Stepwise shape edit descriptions
++++++++++

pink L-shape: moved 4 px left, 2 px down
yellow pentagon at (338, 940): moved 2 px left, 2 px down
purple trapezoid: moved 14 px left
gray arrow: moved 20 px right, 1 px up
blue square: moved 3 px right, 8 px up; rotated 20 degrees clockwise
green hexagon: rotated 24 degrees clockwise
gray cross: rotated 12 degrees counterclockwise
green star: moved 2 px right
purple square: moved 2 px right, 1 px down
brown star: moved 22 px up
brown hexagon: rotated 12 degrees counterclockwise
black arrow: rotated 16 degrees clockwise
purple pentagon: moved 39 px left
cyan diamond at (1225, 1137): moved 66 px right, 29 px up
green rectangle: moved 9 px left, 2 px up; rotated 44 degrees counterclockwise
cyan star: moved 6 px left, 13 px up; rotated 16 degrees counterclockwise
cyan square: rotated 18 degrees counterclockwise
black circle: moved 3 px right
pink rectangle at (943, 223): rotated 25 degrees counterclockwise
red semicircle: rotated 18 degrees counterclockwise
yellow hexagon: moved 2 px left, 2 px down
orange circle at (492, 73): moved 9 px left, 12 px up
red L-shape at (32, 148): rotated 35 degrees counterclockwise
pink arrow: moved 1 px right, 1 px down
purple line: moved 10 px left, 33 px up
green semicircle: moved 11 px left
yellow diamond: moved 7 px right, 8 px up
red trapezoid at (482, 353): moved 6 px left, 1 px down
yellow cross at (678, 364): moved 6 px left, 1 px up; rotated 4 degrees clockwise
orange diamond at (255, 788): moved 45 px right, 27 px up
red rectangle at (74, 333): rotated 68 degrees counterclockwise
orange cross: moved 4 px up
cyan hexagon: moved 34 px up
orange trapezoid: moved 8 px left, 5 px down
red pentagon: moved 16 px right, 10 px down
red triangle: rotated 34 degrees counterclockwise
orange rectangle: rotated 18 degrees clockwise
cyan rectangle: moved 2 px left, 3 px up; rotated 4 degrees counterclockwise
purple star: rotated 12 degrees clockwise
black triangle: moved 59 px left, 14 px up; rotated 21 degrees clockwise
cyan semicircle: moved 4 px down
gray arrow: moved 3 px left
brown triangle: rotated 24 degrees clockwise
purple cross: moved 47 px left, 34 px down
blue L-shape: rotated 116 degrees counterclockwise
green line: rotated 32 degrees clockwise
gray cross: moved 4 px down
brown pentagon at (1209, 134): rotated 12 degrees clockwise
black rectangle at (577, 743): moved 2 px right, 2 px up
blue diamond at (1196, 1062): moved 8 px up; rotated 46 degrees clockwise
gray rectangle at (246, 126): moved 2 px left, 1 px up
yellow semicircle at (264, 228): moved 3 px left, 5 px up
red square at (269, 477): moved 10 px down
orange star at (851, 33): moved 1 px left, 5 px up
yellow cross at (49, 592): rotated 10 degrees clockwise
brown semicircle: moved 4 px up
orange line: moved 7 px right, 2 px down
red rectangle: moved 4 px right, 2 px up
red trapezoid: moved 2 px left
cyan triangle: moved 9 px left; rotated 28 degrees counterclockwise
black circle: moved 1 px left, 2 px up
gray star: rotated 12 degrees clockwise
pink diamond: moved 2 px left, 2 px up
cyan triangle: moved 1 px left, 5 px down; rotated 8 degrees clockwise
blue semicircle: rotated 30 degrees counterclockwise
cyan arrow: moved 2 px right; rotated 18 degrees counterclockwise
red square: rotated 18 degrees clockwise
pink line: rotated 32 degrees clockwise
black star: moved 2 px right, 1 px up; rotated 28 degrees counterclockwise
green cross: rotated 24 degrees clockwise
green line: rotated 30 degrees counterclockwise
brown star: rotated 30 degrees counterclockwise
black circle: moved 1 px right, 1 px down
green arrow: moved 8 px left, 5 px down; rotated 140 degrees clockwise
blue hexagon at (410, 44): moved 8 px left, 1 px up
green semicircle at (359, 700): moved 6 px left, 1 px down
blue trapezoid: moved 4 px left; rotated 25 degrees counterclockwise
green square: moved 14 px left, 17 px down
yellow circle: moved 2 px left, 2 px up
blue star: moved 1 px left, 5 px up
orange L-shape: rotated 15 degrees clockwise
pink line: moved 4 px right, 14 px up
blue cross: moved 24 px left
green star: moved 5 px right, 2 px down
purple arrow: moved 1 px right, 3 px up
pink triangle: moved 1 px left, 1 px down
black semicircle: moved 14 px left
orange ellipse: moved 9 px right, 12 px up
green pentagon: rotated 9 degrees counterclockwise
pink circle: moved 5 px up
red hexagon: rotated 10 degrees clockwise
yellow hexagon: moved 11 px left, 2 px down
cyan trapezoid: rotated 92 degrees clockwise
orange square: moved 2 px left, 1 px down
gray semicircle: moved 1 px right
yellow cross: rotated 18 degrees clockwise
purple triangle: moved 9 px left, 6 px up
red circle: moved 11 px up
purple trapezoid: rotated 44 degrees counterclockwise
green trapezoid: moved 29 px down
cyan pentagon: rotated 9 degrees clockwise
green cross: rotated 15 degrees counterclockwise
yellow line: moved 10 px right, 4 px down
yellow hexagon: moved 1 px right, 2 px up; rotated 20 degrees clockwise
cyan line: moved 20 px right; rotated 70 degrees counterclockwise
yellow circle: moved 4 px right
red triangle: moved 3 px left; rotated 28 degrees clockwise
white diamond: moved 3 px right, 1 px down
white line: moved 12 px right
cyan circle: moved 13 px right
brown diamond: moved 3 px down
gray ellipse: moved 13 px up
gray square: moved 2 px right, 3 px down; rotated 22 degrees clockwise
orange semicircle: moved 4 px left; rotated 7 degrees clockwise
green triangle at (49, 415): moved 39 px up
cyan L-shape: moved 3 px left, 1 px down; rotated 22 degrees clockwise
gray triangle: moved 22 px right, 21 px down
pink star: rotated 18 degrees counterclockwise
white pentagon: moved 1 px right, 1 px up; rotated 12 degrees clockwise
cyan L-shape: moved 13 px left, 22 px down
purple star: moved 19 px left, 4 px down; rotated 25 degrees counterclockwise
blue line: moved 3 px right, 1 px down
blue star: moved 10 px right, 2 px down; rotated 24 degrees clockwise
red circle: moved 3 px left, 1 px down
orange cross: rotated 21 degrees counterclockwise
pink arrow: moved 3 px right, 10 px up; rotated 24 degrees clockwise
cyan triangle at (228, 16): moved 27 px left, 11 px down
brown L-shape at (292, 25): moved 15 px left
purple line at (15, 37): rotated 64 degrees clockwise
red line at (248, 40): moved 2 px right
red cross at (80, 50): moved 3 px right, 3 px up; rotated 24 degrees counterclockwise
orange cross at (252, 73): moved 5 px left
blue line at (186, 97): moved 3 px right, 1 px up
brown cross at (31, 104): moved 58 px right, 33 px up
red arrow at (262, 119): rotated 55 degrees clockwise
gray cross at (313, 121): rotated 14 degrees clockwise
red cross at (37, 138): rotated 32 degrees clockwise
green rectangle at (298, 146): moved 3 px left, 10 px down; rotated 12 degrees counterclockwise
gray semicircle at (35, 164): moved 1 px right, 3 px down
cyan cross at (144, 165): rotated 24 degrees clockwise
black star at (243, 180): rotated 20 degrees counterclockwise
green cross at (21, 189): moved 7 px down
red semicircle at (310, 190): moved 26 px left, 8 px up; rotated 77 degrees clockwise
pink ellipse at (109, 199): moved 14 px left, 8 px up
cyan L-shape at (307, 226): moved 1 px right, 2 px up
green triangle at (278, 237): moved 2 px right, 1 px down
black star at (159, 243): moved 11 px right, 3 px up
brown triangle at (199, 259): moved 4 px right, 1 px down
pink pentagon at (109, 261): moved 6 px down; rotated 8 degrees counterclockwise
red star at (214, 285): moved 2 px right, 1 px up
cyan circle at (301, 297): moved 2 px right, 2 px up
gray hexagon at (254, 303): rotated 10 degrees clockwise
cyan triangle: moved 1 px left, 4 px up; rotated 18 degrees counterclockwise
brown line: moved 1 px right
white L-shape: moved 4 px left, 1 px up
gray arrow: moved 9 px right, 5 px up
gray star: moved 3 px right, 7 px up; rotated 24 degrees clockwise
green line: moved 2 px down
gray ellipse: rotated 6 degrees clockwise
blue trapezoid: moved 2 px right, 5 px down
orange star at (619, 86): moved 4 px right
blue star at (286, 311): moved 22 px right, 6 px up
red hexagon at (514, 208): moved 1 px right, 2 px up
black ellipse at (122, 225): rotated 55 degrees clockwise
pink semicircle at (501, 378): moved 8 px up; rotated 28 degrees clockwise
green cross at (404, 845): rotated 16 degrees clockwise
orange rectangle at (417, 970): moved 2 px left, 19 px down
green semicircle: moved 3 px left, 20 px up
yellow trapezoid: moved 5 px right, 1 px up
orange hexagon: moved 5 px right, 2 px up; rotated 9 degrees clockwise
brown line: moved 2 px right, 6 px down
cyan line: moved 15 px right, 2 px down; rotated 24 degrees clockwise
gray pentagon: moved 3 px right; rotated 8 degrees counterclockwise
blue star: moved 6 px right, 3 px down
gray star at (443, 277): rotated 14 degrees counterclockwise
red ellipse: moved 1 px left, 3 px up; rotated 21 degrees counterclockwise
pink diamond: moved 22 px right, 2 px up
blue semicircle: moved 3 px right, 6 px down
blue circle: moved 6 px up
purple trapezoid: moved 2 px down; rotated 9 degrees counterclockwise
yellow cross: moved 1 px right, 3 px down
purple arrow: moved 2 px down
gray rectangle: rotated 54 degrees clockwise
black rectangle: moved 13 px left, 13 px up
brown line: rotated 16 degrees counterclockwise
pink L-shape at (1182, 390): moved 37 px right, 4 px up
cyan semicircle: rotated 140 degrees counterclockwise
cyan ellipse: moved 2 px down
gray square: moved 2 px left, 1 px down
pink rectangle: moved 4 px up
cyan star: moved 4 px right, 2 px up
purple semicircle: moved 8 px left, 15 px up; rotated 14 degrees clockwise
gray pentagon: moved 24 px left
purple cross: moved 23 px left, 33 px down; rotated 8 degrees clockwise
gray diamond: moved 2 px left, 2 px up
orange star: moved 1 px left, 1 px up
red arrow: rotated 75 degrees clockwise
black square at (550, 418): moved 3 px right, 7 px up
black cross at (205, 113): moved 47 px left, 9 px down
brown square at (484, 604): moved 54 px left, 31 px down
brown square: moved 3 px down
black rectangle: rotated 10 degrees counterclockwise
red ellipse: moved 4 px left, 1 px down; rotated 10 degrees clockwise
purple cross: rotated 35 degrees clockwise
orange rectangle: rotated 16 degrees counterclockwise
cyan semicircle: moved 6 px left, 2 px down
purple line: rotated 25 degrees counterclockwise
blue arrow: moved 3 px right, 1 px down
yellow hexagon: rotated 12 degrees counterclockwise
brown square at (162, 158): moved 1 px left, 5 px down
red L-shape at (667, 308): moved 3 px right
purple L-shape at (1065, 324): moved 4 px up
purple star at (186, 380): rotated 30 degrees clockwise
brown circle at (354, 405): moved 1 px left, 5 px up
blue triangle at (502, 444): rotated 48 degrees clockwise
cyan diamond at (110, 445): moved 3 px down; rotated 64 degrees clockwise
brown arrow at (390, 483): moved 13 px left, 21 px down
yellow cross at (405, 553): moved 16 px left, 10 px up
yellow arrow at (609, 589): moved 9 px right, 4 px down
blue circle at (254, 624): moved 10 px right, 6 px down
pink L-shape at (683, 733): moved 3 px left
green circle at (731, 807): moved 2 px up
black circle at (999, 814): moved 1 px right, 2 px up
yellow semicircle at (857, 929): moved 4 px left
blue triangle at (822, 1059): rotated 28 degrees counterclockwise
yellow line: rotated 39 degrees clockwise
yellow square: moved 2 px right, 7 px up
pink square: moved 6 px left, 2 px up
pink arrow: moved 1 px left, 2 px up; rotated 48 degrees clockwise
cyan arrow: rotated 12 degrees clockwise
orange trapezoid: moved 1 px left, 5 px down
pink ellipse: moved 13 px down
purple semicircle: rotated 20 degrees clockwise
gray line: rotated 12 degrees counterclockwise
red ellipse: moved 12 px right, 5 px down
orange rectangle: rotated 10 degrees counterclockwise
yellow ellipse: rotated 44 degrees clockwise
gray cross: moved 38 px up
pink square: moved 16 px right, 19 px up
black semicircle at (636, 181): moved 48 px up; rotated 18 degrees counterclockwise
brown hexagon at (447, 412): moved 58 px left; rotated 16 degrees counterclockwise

++++++++++

Exercise requirements »
Please return every line from the first one in the records above down to the line containing "red trapezoid at", including both, exactly as written and nothing more.

Answer section »
pink L-shape: moved 4 px left, 2 px down
yellow pentagon at (338, 940): moved 2 px left, 2 px down
purple trapezoid: moved 14 px left
gray arrow: moved 20 px right, 1 px up
blue square: moved 3 px right, 8 px up; rotated 20 degrees clockwise
green hexagon: rotated 24 degrees clockwise
gray cross: rotated 12 degrees counterclockwise
green star: moved 2 px right
purple square: moved 2 px right, 1 px down
brown star: moved 22 px up
brown hexagon: rotated 12 degrees counterclockwise
black arrow: rotated 16 degrees clockwise
purple pentagon: moved 39 px left
cyan diamond at (1225, 1137): moved 66 px right, 29 px up
green rectangle: moved 9 px left, 2 px up; rotated 44 degrees counterclockwise
cyan star: moved 6 px left, 13 px up; rotated 16 degrees counterclockwise
cyan square: rotated 18 degrees counterclockwise
black circle: moved 3 px right
pink rectangle at (943, 223): rotated 25 degrees counterclockwise
red semicircle: rotated 18 degrees counterclockwise
yellow hexagon: moved 2 px left, 2 px down
orange circle at (492, 73): moved 9 px left, 12 px up
red L-shape at (32, 148): rotated 35 degrees counterclockwise
pink arrow: moved 1 px right, 1 px down
purple line: moved 10 px left, 33 px up
green semicircle: moved 11 px left
yellow diamond: moved 7 px right, 8 px up
red trapezoid at (482, 353): moved 6 px left, 1 px down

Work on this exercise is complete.